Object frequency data

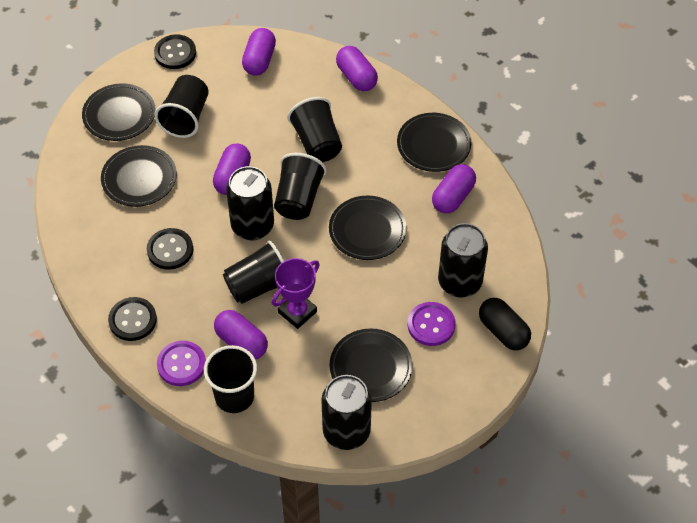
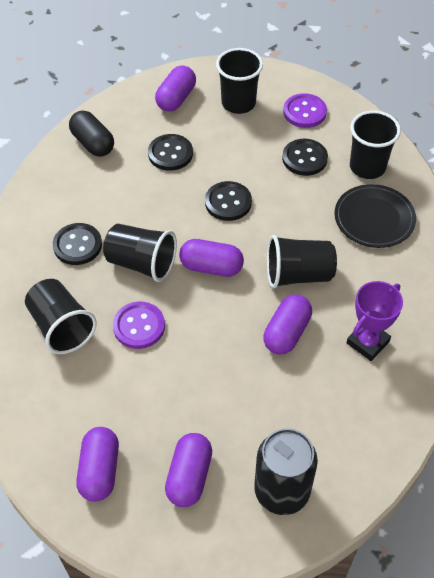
black button: 3 -> 4
black can: 3 -> 1
black plate: 5 -> 1

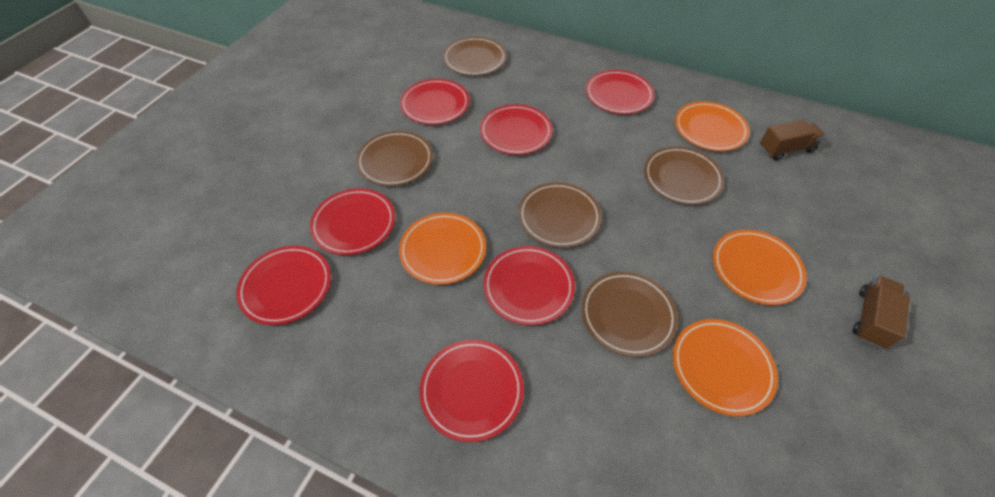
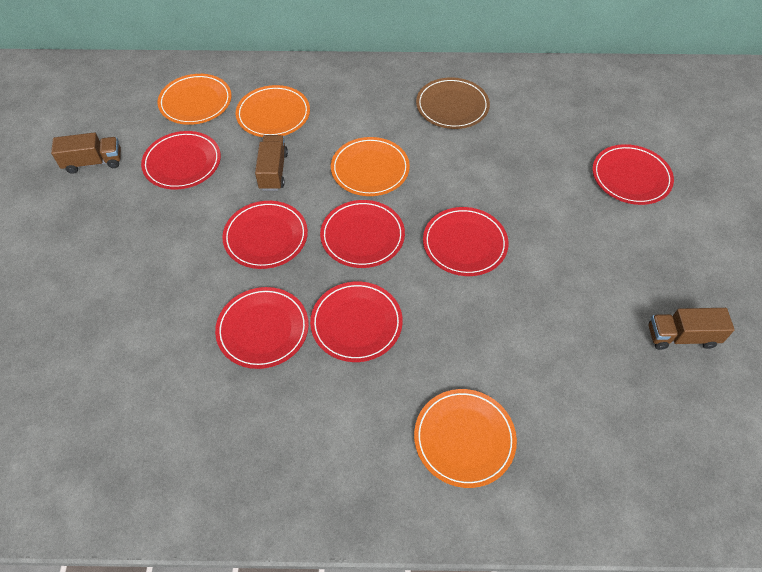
brown plate: 5 -> 1
brown truck: 2 -> 3

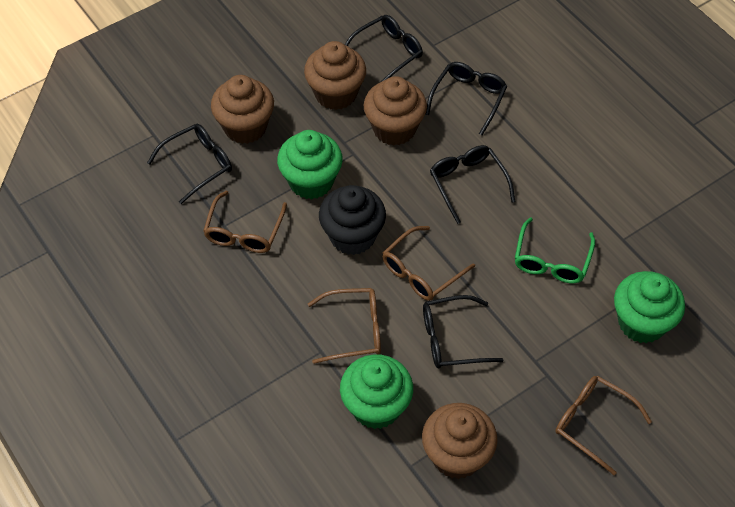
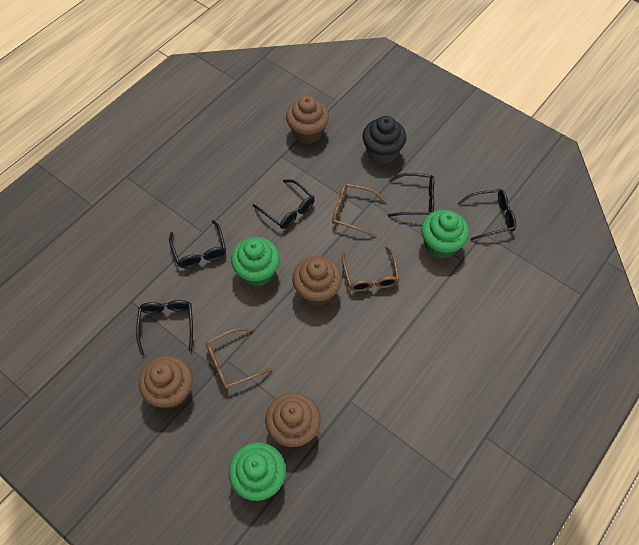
brown glasses: 4 -> 3
green glasses: 1 -> 0

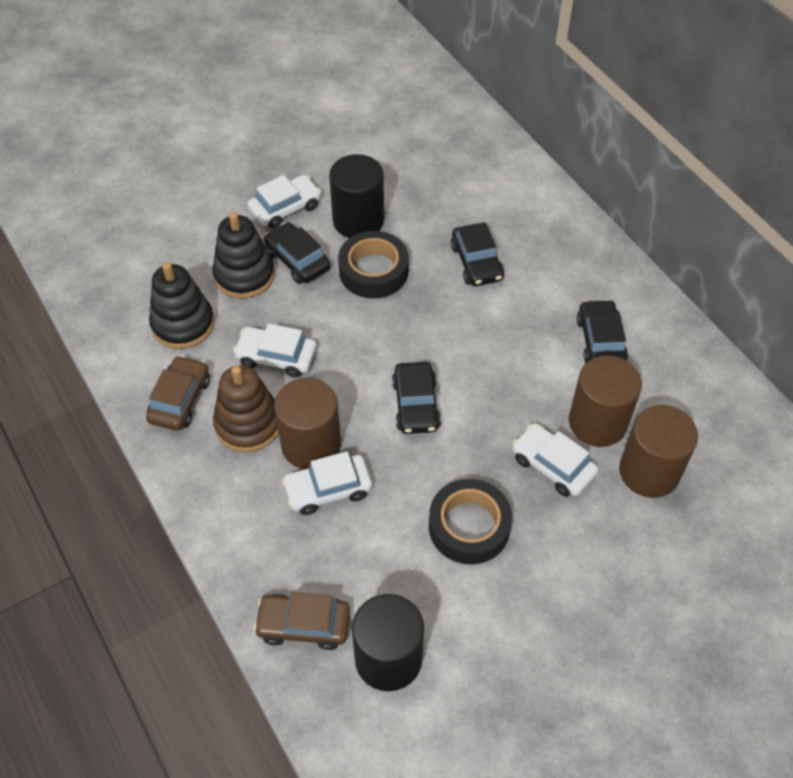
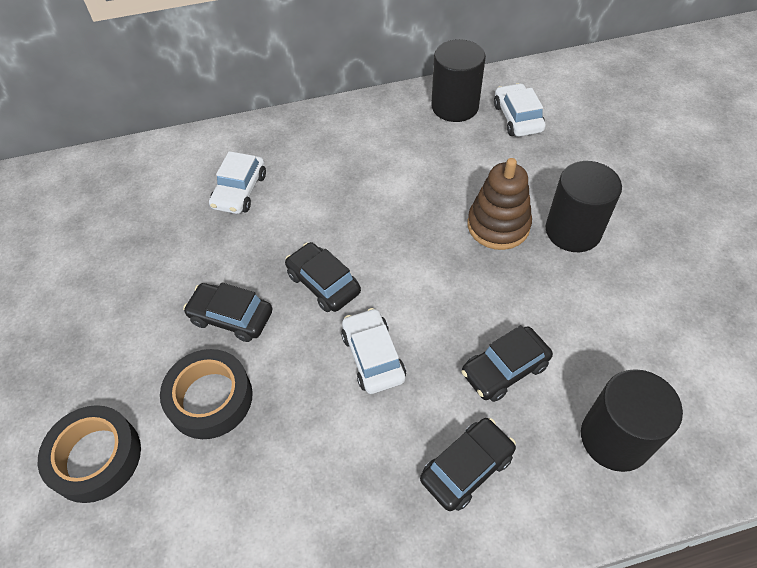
black cylinder: 2 -> 3
black stacking toy: 2 -> 0
brown car: 2 -> 0
brown cylinder: 3 -> 0
white car: 4 -> 3

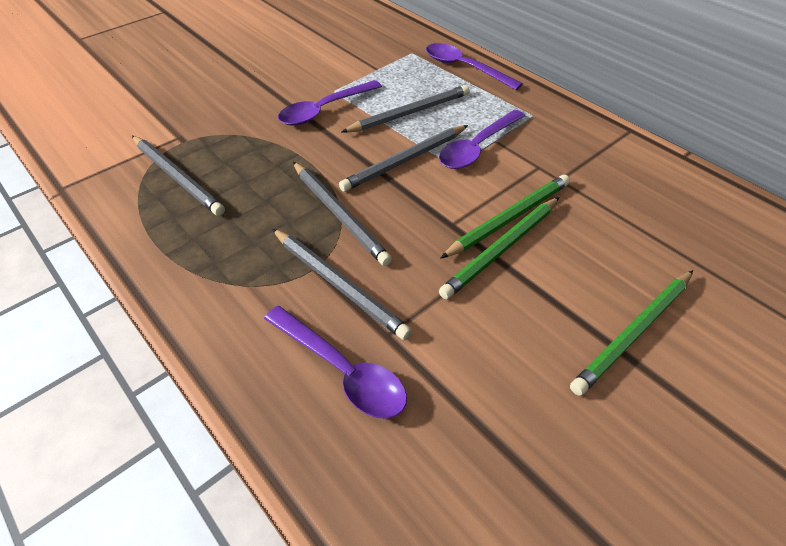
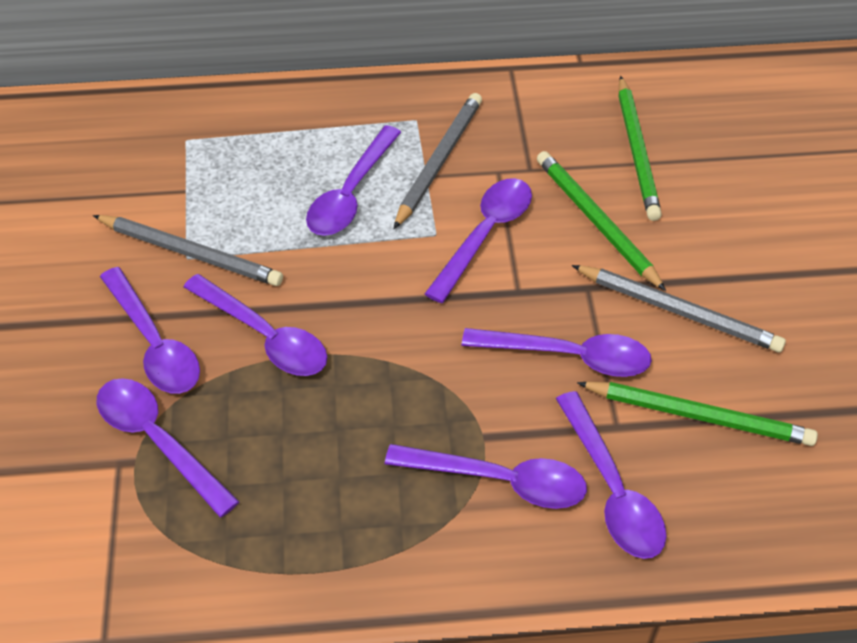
grey pencil: 5 -> 3
purple spoon: 4 -> 8

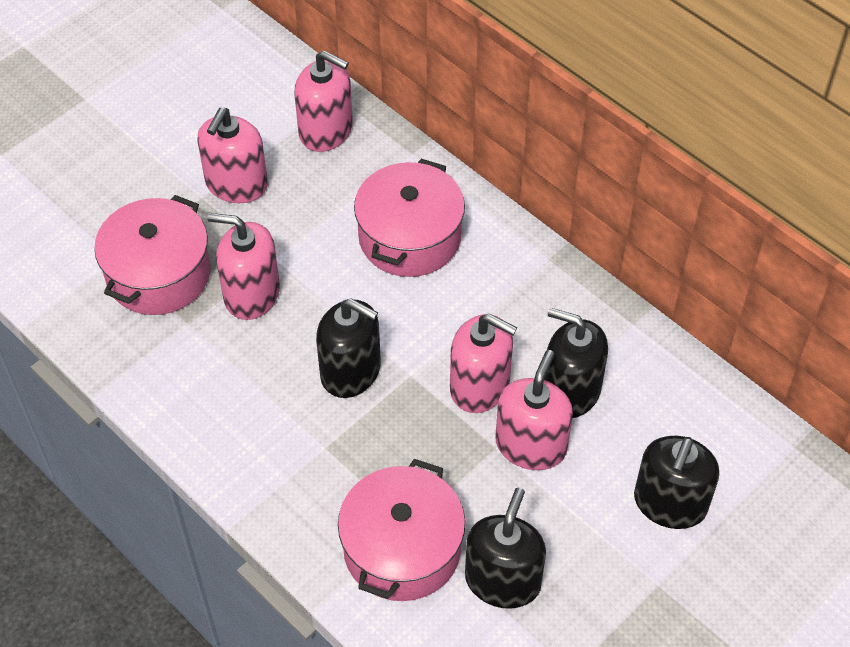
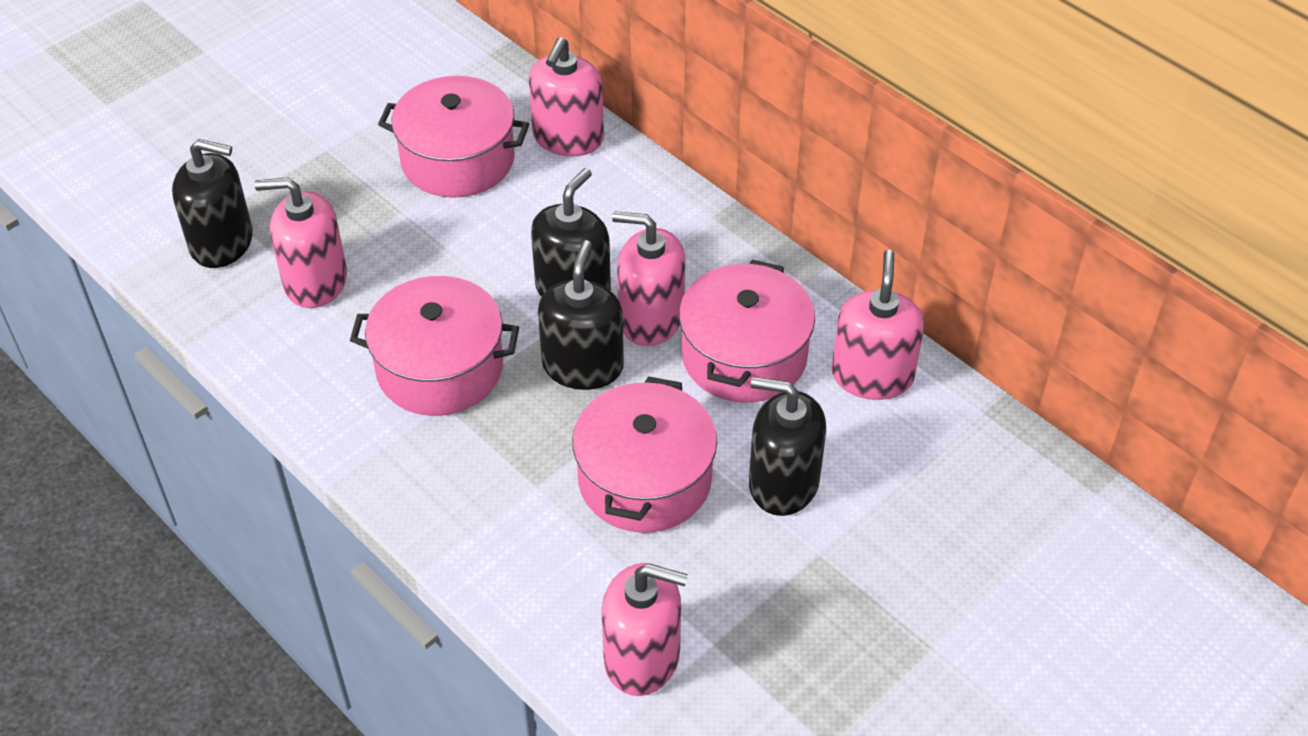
pink pot: 3 -> 4

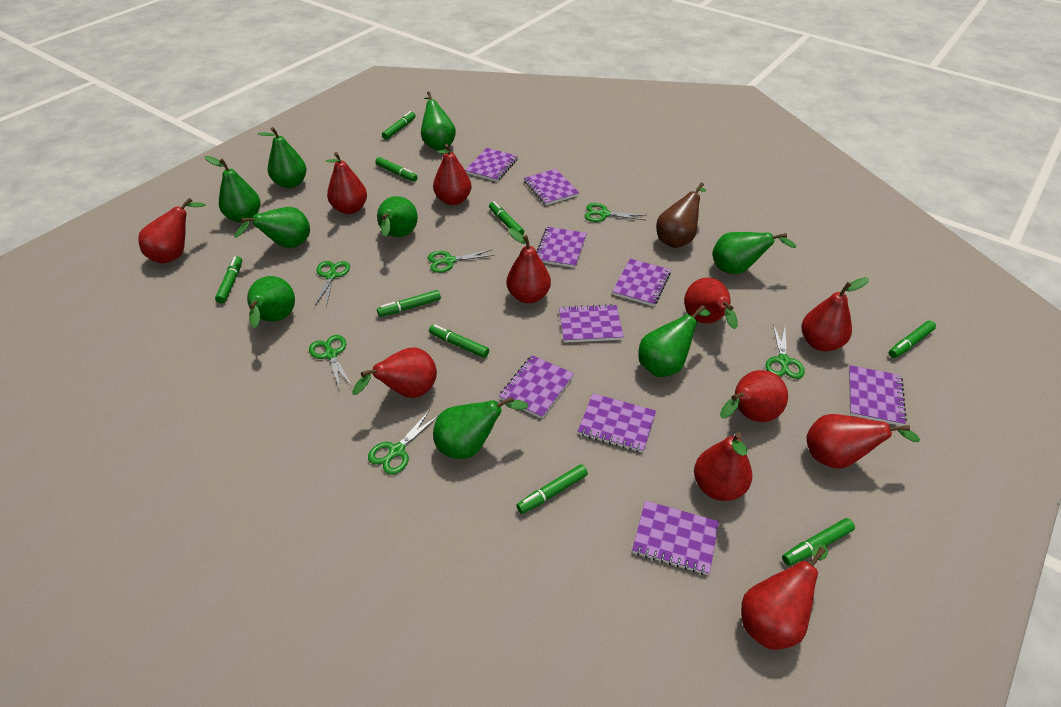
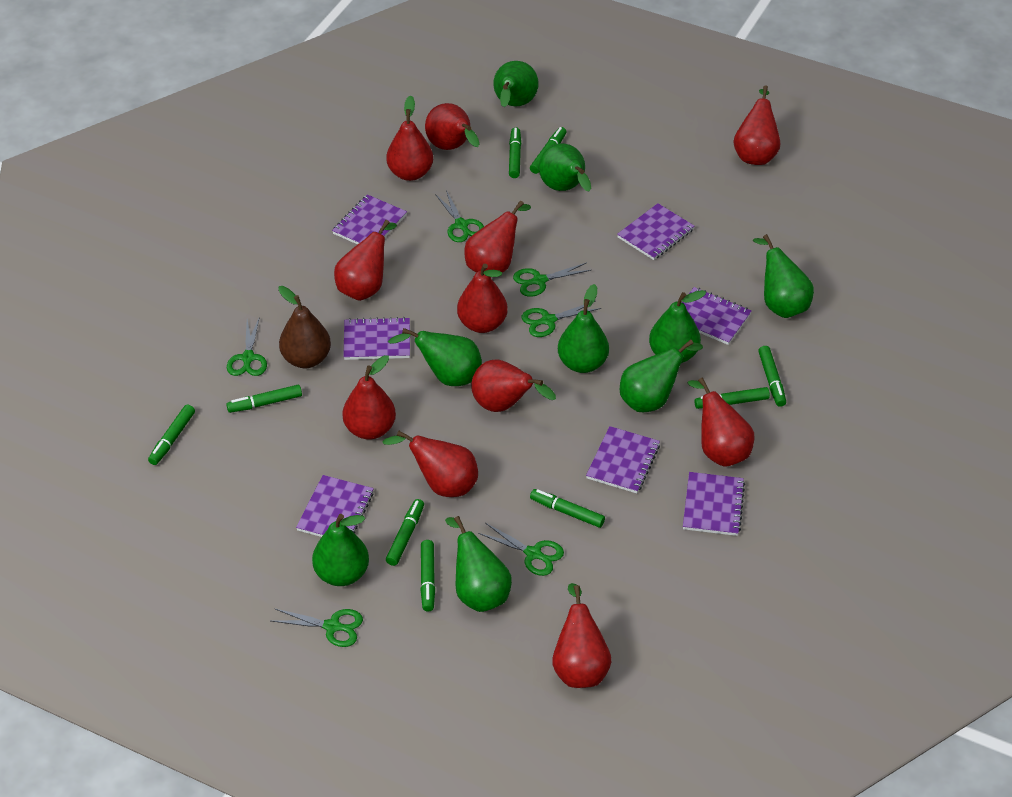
purple notebook: 9 -> 7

◆ **WHAT THE TASK ASKS**
Your answer must be the lines from the one containing "grey pencil: 5 -> 3" through the final line of the entries, duplicated exactly, with both ends kept and all pictures left out.

◆ **TASK ANSWER**
grey pencil: 5 -> 3
purple spoon: 4 -> 8

pink pot: 3 -> 4

purple notebook: 9 -> 7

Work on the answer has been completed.